[Excerpt from a dataset]
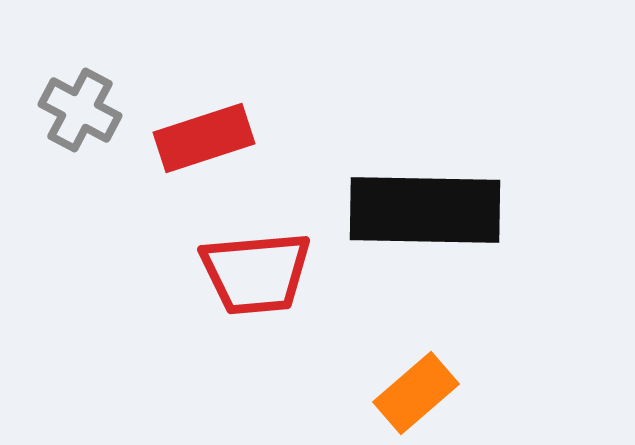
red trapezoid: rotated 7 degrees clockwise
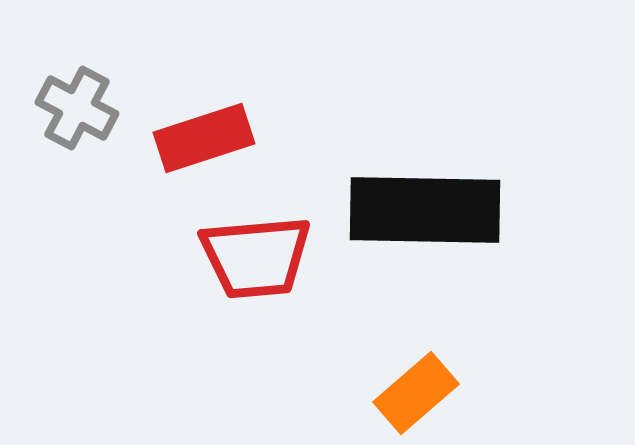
gray cross: moved 3 px left, 2 px up
red trapezoid: moved 16 px up
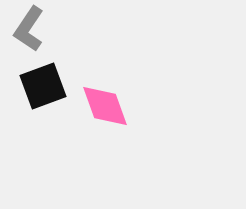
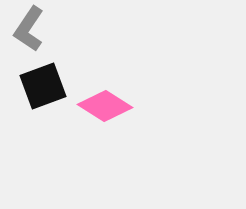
pink diamond: rotated 38 degrees counterclockwise
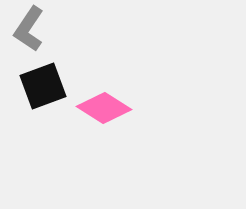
pink diamond: moved 1 px left, 2 px down
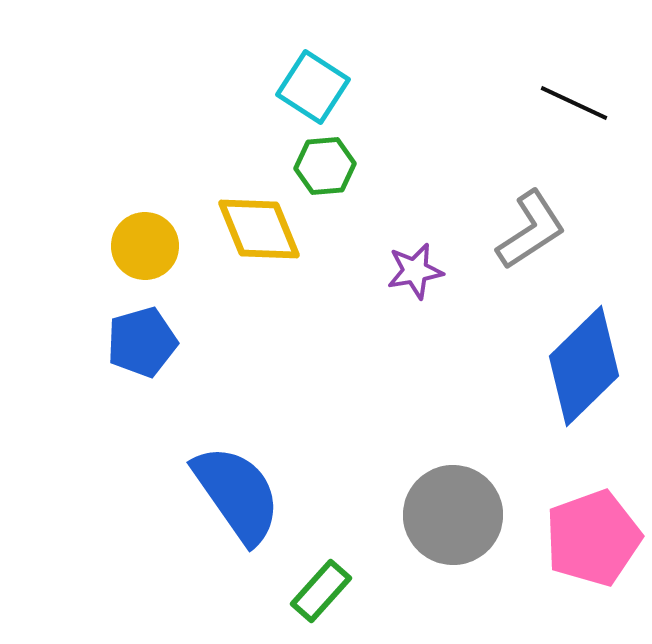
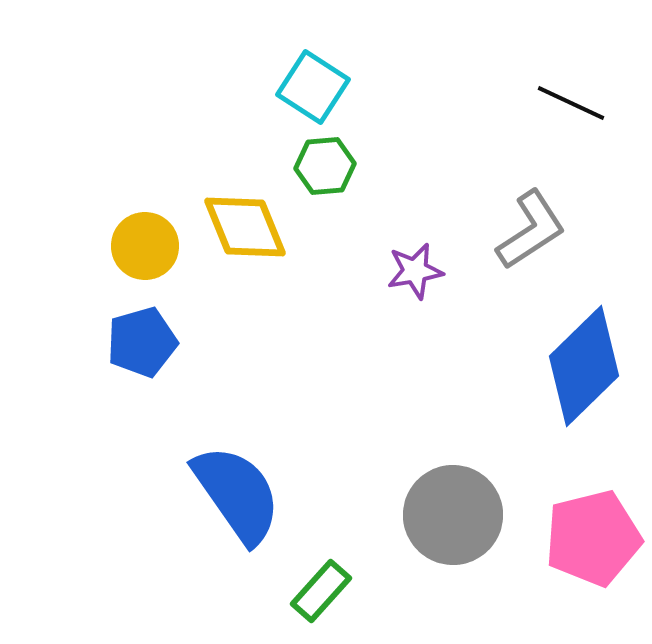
black line: moved 3 px left
yellow diamond: moved 14 px left, 2 px up
pink pentagon: rotated 6 degrees clockwise
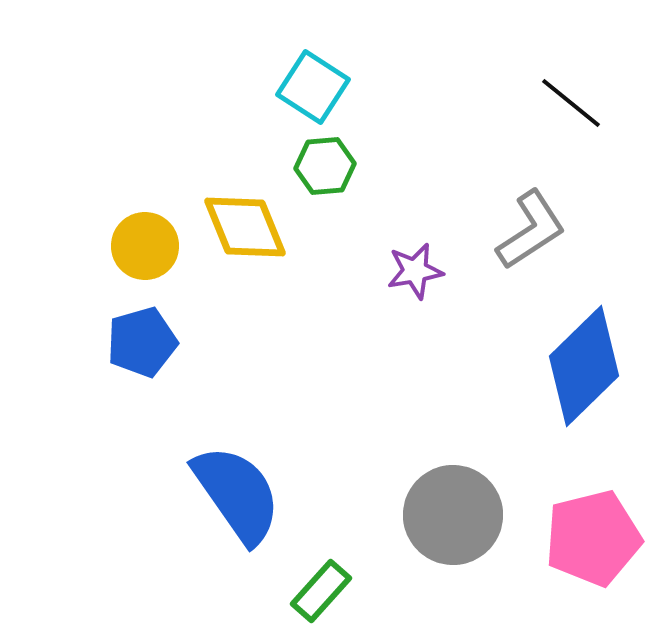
black line: rotated 14 degrees clockwise
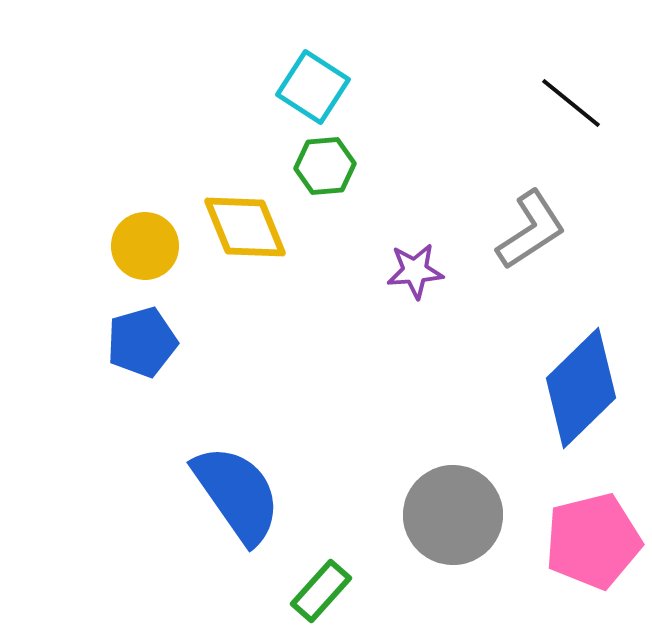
purple star: rotated 6 degrees clockwise
blue diamond: moved 3 px left, 22 px down
pink pentagon: moved 3 px down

[STATED TASK] Convert every text line in the rows above into a JSON list of strings, one string per line, with blank lines omitted. Leave the pictures out of the answer.

[ANSWER TO THIS EXERCISE]
[
  "red trapezoid: rotated 7 degrees clockwise",
  "gray cross: moved 3 px left, 2 px up",
  "red trapezoid: moved 16 px up",
  "pink diamond: rotated 38 degrees counterclockwise",
  "pink diamond: moved 1 px left, 2 px down",
  "black line: moved 3 px left",
  "yellow diamond: moved 14 px left, 2 px up",
  "pink pentagon: rotated 6 degrees clockwise",
  "black line: rotated 14 degrees clockwise",
  "purple star: rotated 6 degrees clockwise",
  "blue diamond: moved 3 px left, 22 px down",
  "pink pentagon: moved 3 px down"
]